WHAT THIS TASK INVOLVES
Report only the number of lines in the data below that contain the string "numericTimeSignature".

DATA EXTRACT

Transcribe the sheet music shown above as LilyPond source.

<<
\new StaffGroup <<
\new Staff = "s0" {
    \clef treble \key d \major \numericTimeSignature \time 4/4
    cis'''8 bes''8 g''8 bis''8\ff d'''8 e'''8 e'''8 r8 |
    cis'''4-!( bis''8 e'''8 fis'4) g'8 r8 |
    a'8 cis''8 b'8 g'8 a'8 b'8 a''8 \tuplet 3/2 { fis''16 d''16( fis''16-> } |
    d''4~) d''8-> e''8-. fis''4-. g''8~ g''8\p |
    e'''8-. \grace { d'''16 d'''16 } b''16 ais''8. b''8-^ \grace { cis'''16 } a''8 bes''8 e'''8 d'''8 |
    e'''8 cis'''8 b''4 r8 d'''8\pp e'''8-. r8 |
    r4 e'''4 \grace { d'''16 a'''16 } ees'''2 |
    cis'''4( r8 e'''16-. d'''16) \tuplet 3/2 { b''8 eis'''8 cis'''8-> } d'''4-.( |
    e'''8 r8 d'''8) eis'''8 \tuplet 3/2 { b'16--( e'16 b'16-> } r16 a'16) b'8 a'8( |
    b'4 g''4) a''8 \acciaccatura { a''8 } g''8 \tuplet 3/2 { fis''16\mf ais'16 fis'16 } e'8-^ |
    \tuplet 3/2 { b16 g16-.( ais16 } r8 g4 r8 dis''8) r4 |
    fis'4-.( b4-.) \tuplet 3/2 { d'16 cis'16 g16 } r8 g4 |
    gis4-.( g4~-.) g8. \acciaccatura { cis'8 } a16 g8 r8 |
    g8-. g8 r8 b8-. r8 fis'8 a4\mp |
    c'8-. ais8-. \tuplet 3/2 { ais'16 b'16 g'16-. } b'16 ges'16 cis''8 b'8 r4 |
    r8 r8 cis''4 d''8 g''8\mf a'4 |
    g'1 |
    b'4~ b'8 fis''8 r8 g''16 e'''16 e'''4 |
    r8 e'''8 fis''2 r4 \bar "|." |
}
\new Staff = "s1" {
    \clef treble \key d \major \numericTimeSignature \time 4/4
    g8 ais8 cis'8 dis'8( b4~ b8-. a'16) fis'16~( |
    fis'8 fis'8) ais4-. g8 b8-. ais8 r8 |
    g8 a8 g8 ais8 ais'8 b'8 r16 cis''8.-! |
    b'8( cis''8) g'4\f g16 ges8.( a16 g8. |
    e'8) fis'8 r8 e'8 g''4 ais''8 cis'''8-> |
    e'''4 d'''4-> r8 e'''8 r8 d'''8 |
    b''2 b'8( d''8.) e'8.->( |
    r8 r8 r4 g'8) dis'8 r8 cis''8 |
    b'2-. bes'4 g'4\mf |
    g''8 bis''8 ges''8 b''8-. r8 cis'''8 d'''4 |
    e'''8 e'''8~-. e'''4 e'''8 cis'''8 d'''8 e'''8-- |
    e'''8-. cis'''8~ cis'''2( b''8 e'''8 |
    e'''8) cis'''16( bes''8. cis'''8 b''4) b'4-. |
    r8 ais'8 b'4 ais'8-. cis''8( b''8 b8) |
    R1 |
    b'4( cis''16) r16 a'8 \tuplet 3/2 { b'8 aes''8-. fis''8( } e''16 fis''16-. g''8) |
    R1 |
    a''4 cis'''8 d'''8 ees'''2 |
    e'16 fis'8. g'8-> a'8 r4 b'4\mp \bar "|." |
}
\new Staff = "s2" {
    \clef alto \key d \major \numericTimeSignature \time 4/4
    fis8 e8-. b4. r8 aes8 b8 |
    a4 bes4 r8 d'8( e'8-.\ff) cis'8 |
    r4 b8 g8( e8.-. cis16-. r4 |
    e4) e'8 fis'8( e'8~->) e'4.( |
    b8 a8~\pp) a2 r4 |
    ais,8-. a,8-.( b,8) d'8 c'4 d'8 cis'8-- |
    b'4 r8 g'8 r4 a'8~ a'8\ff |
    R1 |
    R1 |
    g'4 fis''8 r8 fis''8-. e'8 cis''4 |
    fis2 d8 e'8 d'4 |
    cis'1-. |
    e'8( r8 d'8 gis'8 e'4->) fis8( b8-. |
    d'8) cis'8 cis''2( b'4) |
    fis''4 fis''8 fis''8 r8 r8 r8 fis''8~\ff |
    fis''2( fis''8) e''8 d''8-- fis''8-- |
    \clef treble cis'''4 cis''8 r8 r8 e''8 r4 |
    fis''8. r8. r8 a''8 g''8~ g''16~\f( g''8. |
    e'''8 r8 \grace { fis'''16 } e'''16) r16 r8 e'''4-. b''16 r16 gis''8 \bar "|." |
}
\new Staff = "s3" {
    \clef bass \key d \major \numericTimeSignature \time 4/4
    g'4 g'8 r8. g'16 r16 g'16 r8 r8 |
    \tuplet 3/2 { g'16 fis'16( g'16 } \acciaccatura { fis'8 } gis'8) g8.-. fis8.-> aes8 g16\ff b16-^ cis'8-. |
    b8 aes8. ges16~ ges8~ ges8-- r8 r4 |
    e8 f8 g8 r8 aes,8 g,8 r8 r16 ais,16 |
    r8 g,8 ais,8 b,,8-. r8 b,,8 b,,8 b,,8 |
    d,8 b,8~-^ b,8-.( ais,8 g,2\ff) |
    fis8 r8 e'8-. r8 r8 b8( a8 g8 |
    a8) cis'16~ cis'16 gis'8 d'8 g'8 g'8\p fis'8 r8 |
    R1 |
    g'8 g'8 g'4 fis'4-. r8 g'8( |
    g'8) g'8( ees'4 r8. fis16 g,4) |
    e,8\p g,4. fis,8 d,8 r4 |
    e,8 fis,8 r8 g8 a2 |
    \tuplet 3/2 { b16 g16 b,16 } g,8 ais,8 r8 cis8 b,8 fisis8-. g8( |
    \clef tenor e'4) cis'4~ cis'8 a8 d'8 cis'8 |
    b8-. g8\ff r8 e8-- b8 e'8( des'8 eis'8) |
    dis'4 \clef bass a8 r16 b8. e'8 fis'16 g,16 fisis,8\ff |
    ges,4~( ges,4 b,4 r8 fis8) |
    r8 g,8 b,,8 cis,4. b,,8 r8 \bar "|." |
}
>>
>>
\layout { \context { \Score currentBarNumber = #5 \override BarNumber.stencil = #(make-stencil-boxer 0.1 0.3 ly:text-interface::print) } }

SOLUTION TO THE PROBLEM
4